Problem → All of the data should be restated word for word, with the pictures omitted.

Provided records →
┌──

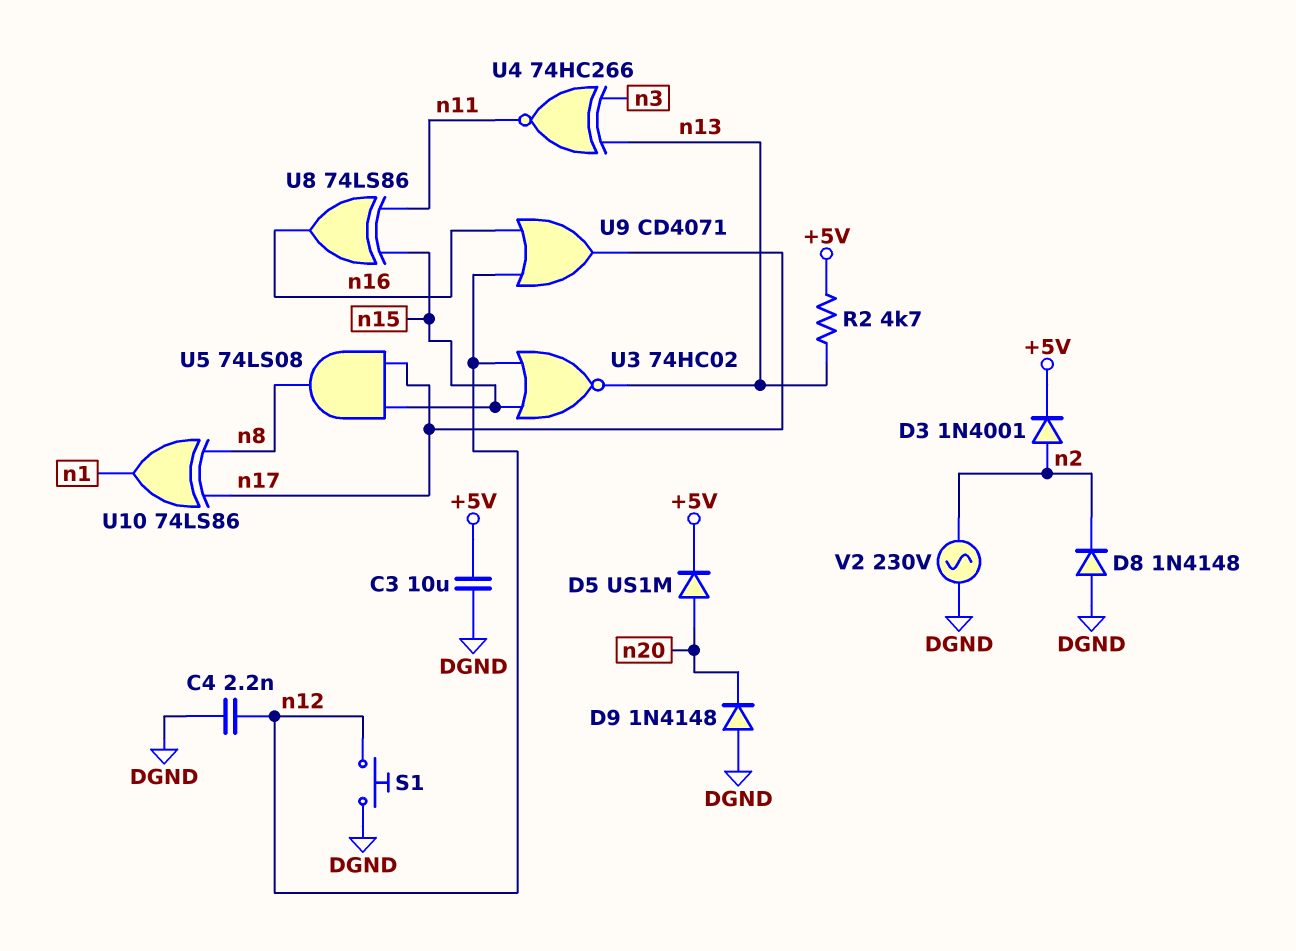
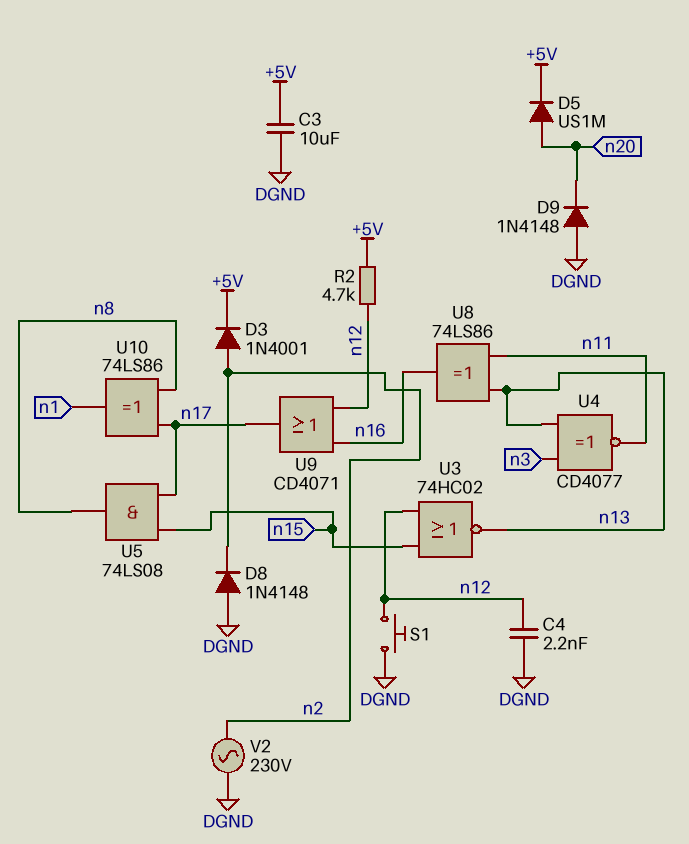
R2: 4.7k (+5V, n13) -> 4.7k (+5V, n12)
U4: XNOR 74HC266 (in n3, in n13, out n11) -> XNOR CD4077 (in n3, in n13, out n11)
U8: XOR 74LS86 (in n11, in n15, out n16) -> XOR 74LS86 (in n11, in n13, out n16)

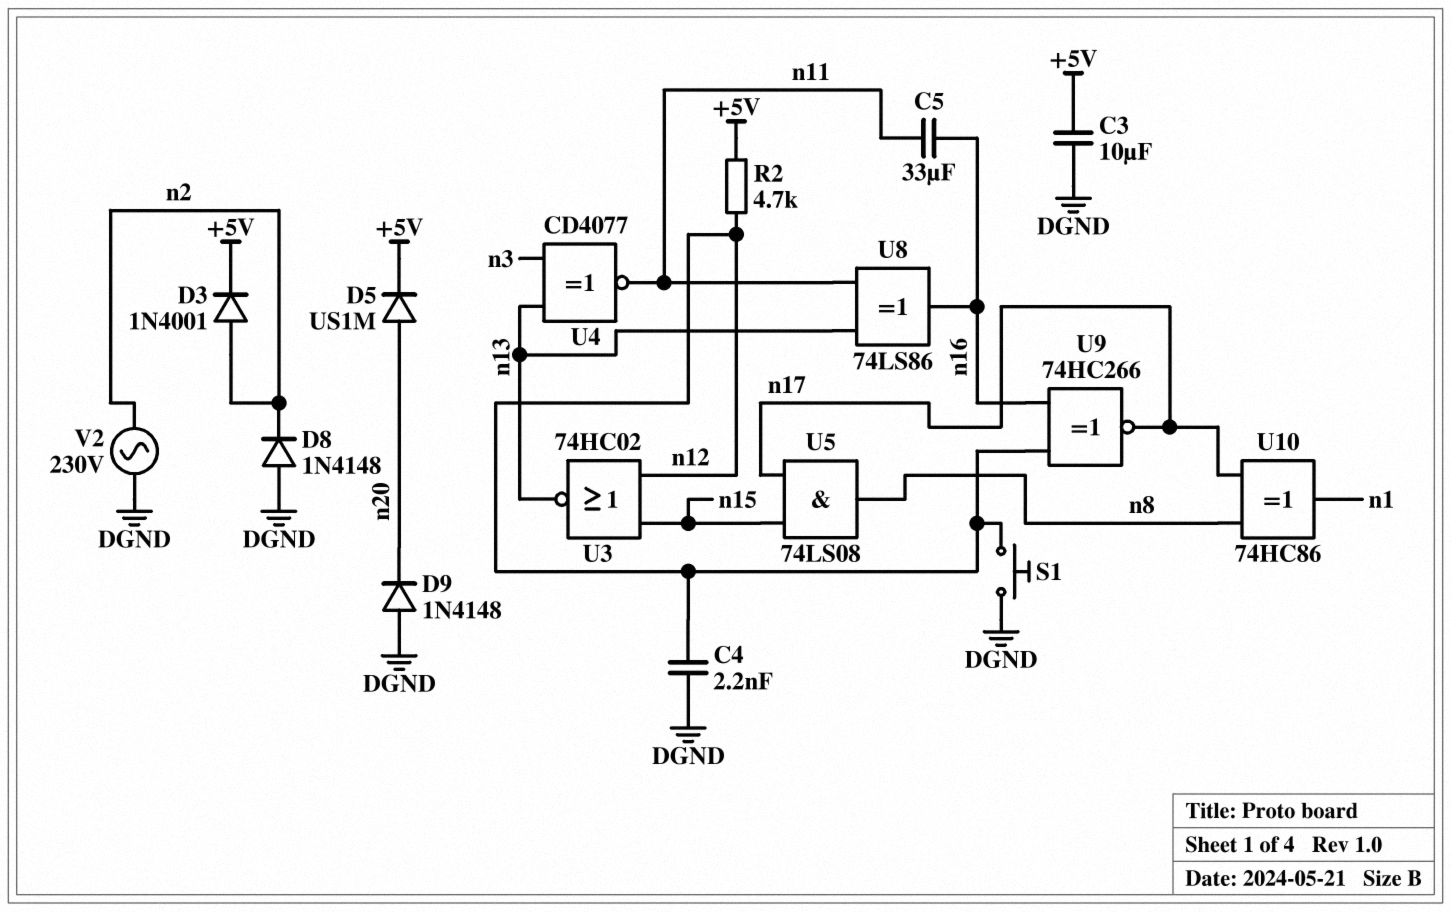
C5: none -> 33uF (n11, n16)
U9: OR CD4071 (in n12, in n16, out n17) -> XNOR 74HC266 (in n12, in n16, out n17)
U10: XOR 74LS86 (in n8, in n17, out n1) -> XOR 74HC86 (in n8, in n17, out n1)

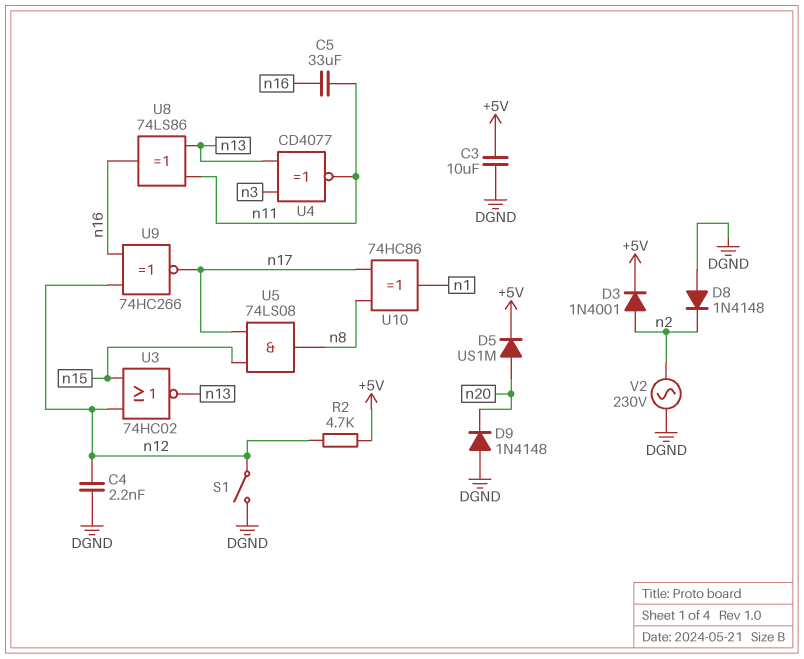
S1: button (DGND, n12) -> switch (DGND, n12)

└──

Exercise output →
R2: 4.7k (+5V, n13) -> 4.7k (+5V, n12)
U4: XNOR 74HC266 (in n3, in n13, out n11) -> XNOR CD4077 (in n3, in n13, out n11)
U8: XOR 74LS86 (in n11, in n15, out n16) -> XOR 74LS86 (in n11, in n13, out n16)

C5: none -> 33uF (n11, n16)
U9: OR CD4071 (in n12, in n16, out n17) -> XNOR 74HC266 (in n12, in n16, out n17)
U10: XOR 74LS86 (in n8, in n17, out n1) -> XOR 74HC86 (in n8, in n17, out n1)

S1: button (DGND, n12) -> switch (DGND, n12)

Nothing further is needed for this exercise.